Retype each entry below exactly. Do not carry any image over.

Provided entries section start

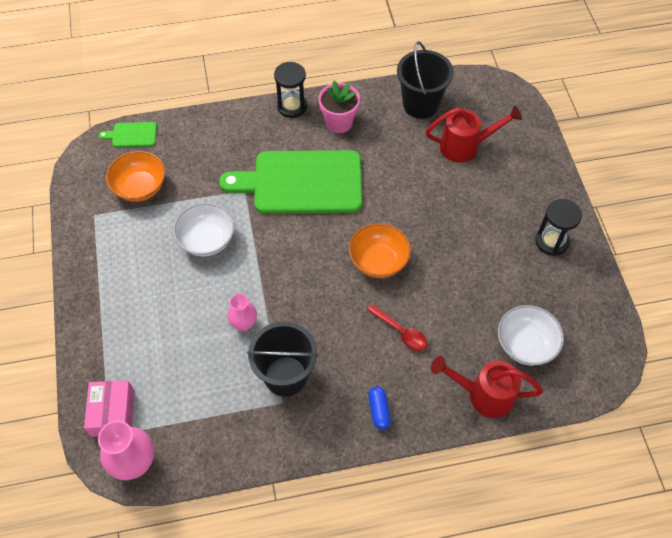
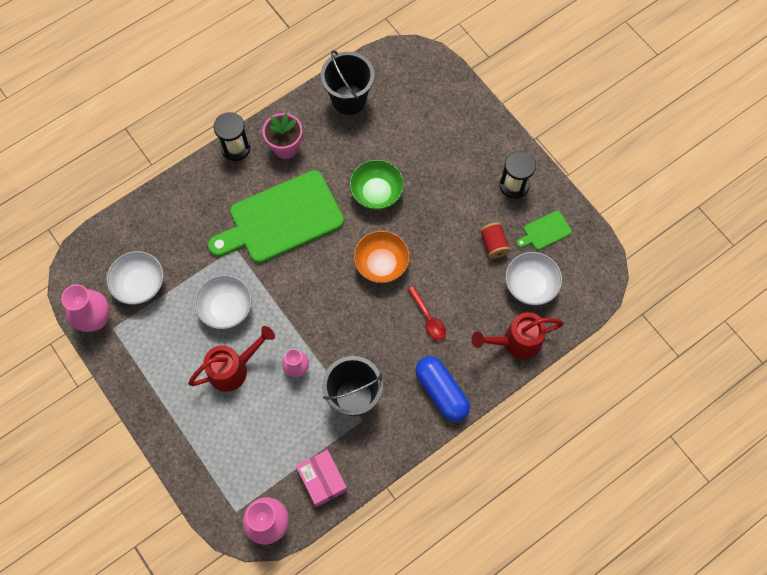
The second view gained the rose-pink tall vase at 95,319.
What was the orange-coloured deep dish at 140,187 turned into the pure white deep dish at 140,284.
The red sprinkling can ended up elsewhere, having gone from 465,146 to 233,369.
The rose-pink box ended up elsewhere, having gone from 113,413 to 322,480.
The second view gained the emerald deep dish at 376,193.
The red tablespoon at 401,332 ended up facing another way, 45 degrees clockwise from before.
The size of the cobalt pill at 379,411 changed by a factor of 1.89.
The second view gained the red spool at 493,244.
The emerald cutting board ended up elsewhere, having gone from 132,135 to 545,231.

Provided entries section end

### [Answer for this exercise]
The second view gained the rose-pink tall vase at 95,319.
What was the orange-coloured deep dish at 140,187 turned into the pure white deep dish at 140,284.
The red sprinkling can ended up elsewhere, having gone from 465,146 to 233,369.
The rose-pink box ended up elsewhere, having gone from 113,413 to 322,480.
The second view gained the emerald deep dish at 376,193.
The red tablespoon at 401,332 ended up facing another way, 45 degrees clockwise from before.
The size of the cobalt pill at 379,411 changed by a factor of 1.89.
The second view gained the red spool at 493,244.
The emerald cutting board ended up elsewhere, having gone from 132,135 to 545,231.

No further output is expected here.